## DIRECTIONS FOR THIS TASK
Where the data below begins, start retyping exactly, and end on the line with "shifted | pionek", which is included; no picture goes in.

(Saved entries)
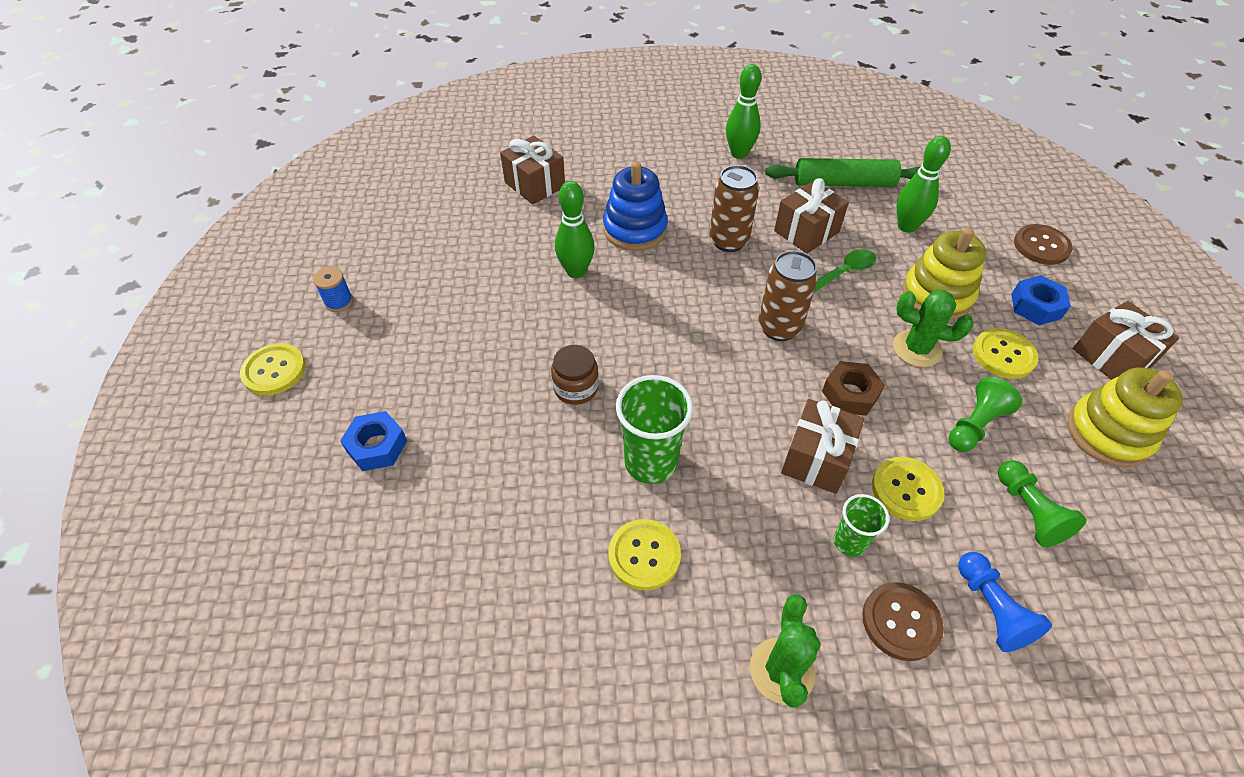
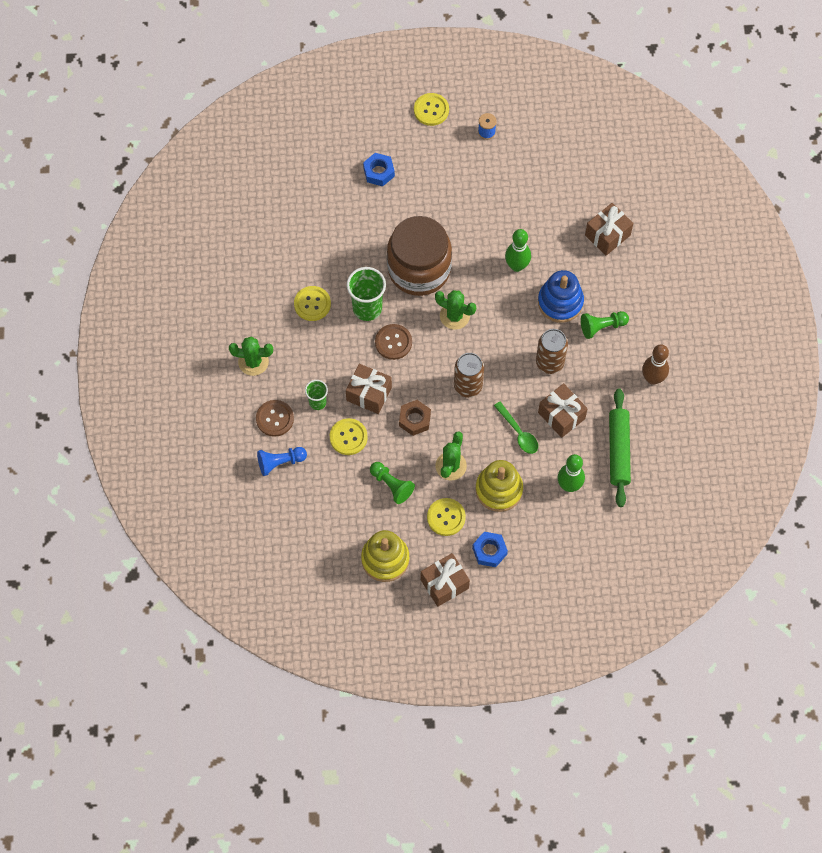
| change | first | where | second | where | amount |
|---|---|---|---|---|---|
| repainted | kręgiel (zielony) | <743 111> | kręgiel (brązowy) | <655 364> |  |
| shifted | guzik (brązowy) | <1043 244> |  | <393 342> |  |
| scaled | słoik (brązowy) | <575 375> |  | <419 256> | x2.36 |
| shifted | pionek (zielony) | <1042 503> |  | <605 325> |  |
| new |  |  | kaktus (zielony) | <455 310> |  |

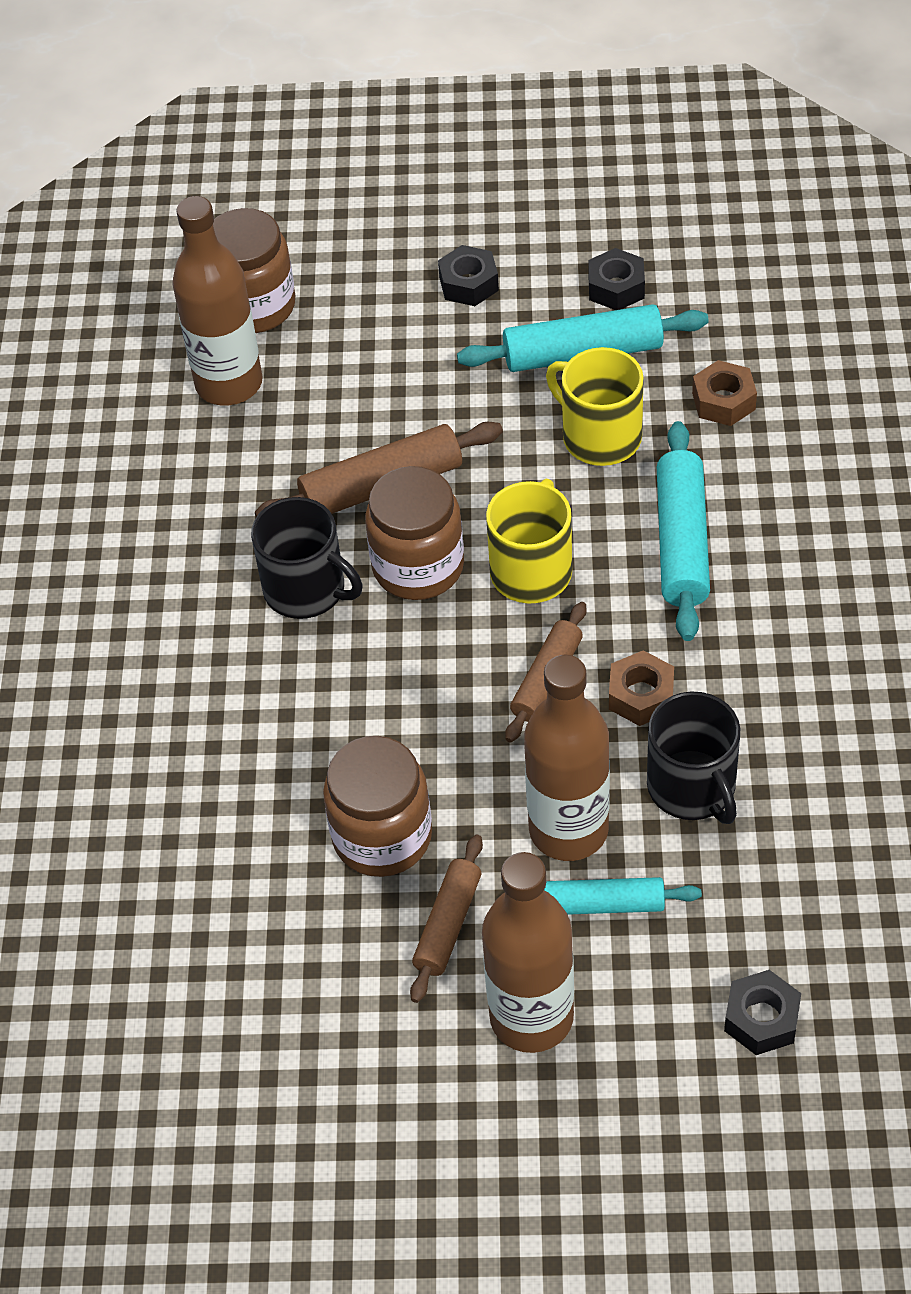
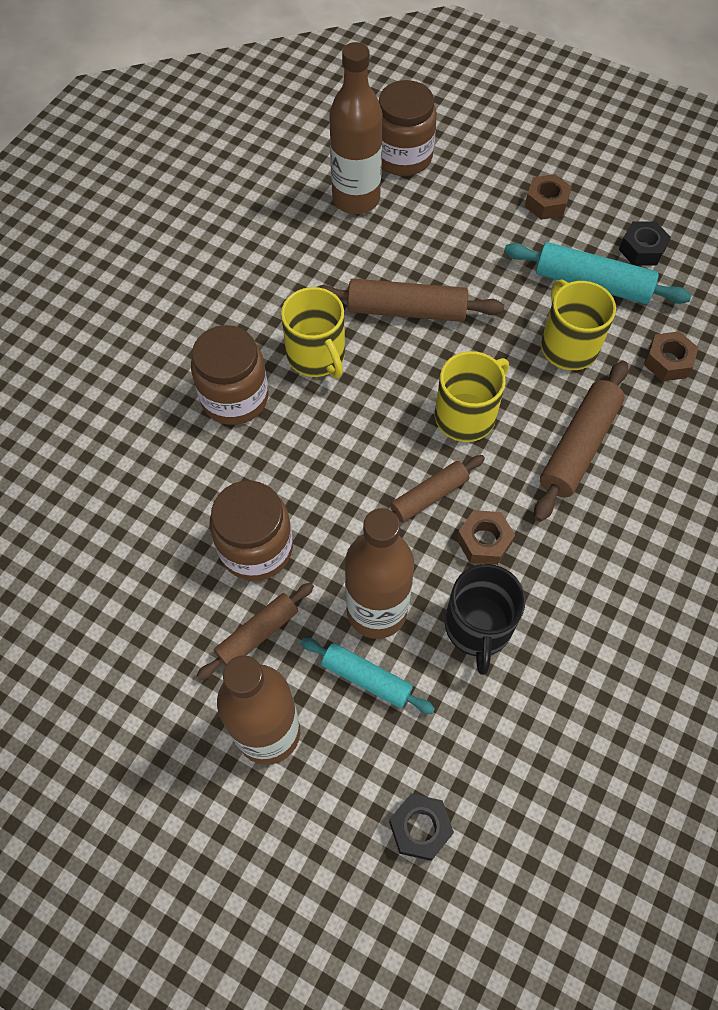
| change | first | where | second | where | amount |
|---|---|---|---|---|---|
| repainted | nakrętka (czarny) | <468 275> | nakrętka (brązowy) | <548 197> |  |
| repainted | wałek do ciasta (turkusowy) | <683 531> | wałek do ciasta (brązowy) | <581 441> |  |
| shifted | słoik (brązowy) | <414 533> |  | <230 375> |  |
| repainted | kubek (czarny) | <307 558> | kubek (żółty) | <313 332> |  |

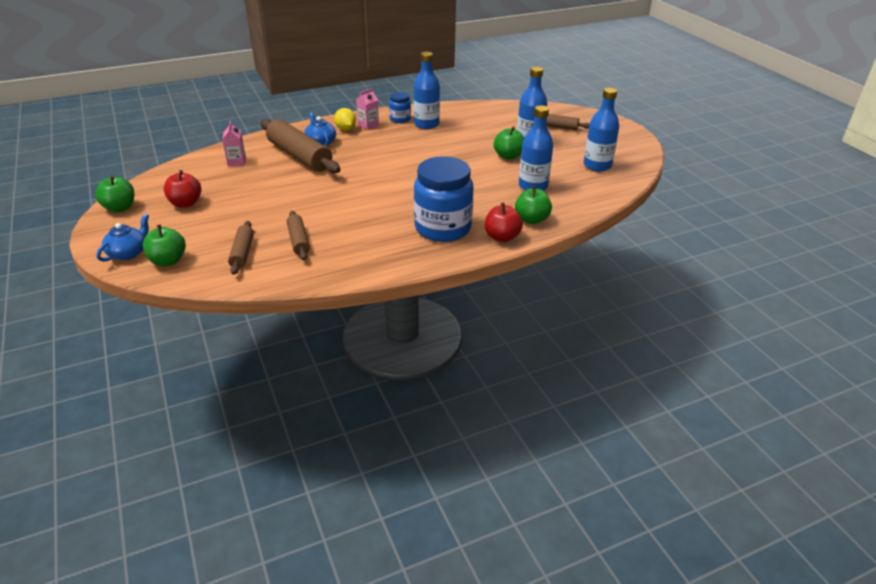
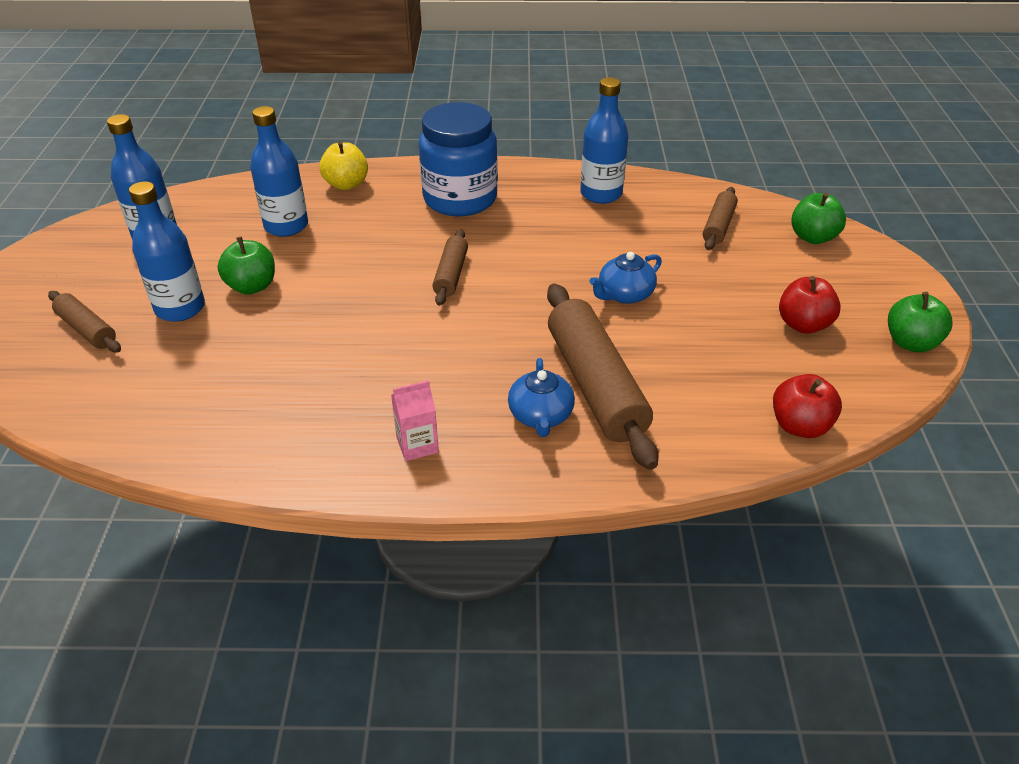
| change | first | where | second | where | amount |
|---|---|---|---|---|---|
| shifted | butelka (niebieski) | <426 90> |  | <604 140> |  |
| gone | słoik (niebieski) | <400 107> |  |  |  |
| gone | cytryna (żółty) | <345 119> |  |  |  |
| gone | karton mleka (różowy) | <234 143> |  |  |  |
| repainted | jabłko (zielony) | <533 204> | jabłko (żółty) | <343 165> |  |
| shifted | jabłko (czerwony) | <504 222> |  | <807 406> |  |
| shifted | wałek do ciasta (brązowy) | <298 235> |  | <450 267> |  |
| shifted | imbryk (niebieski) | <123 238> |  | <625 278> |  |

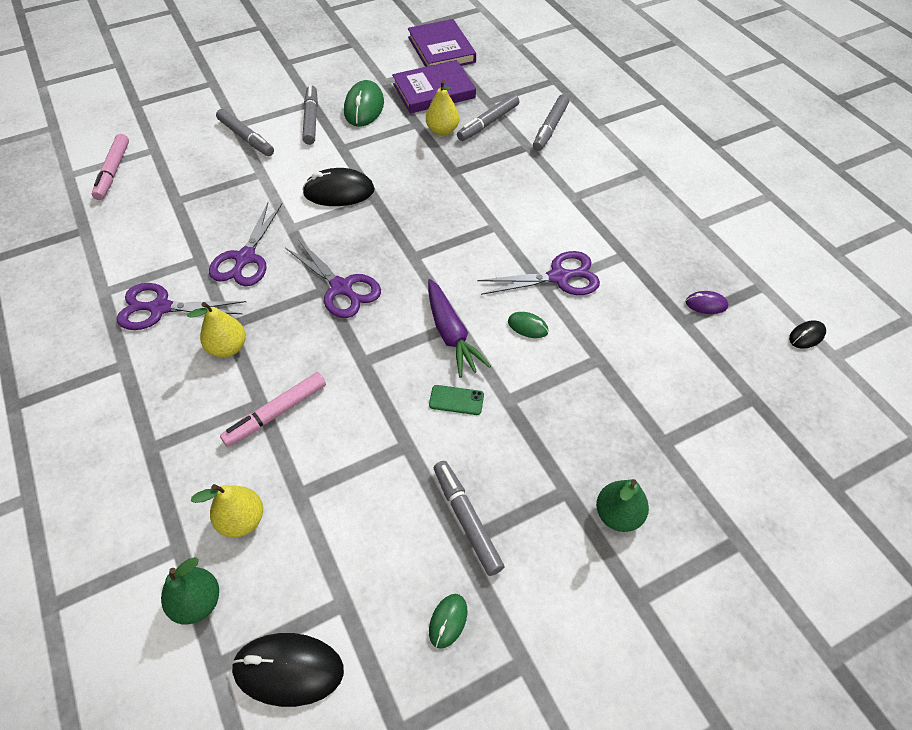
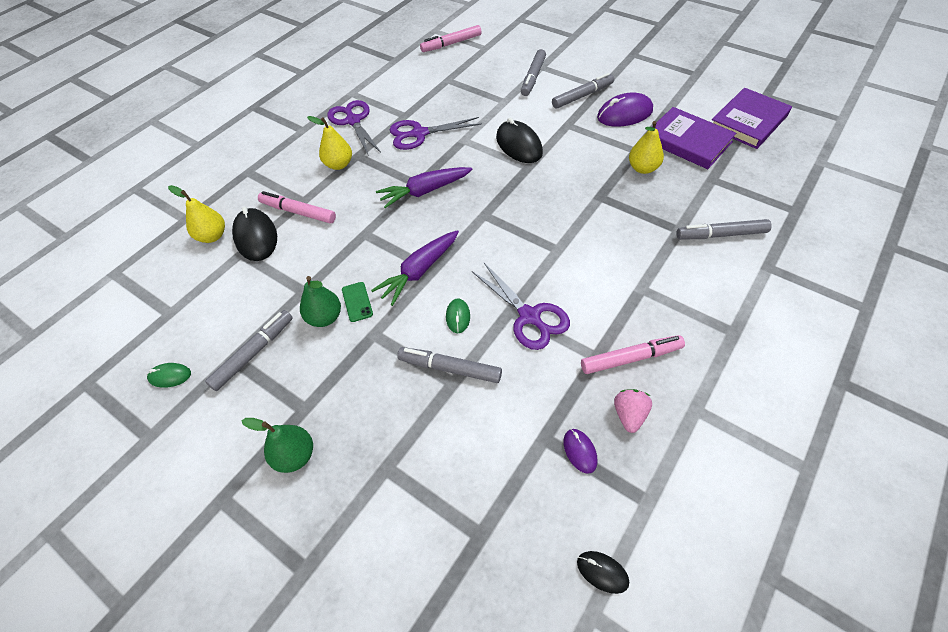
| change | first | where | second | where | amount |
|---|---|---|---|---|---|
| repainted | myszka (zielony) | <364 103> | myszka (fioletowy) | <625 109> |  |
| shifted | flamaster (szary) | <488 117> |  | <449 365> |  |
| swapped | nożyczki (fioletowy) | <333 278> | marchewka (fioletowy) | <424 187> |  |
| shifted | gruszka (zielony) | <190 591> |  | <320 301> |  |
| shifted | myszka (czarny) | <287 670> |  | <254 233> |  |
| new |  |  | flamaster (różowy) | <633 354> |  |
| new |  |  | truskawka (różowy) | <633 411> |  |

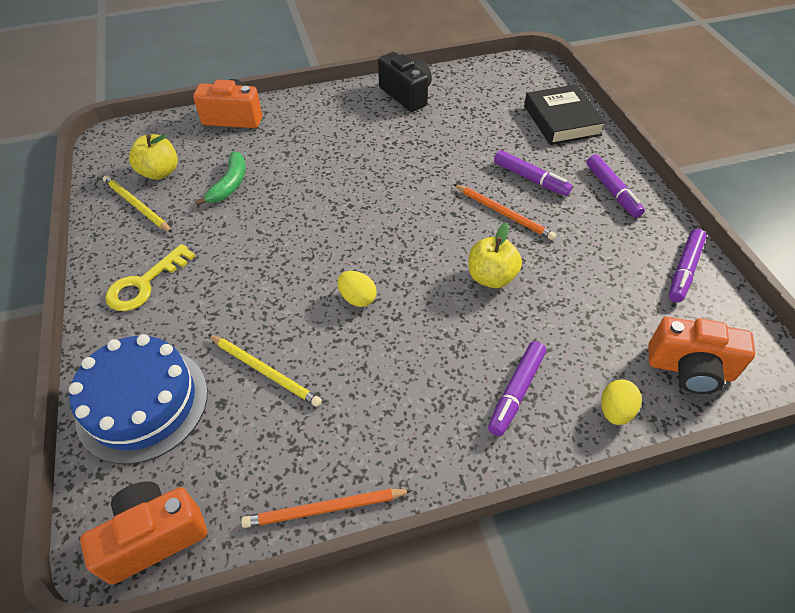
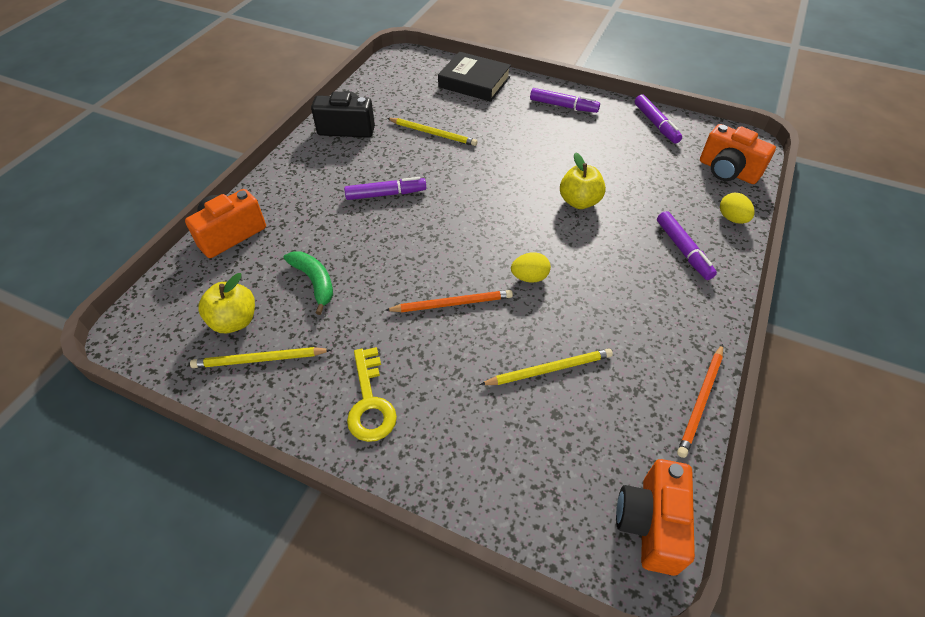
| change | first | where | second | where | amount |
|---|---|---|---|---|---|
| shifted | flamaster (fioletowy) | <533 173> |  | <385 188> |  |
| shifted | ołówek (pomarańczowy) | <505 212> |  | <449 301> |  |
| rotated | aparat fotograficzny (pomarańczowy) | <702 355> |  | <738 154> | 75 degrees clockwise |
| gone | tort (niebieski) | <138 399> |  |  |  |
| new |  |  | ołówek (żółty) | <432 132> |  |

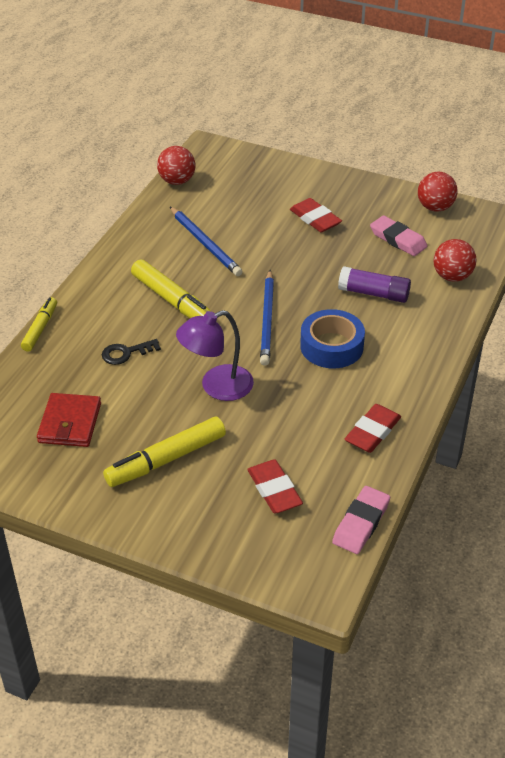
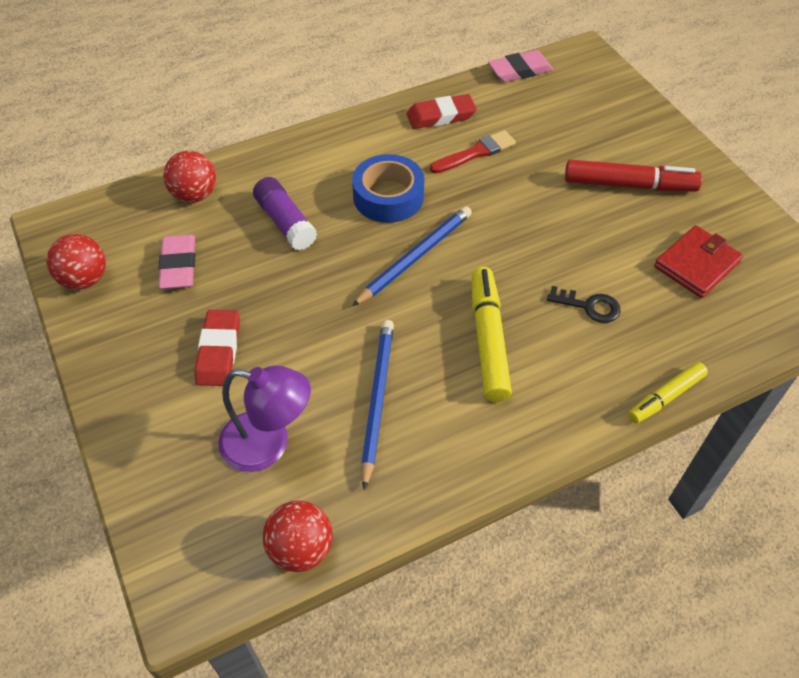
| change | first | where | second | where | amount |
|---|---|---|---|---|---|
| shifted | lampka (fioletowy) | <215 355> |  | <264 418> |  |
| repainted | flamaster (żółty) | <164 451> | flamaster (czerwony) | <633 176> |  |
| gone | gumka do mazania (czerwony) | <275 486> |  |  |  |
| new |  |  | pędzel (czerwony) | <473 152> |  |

## RESPONSE TO THE EXERCISE
| change | first | where | second | where | amount |
|---|---|---|---|---|---|
| repainted | kręgiel (zielony) | <743 111> | kręgiel (brązowy) | <655 364> |  |
| shifted | guzik (brązowy) | <1043 244> |  | <393 342> |  |
| scaled | słoik (brązowy) | <575 375> |  | <419 256> | x2.36 |
| shifted | pionek (zielony) | <1042 503> |  | <605 325> |  |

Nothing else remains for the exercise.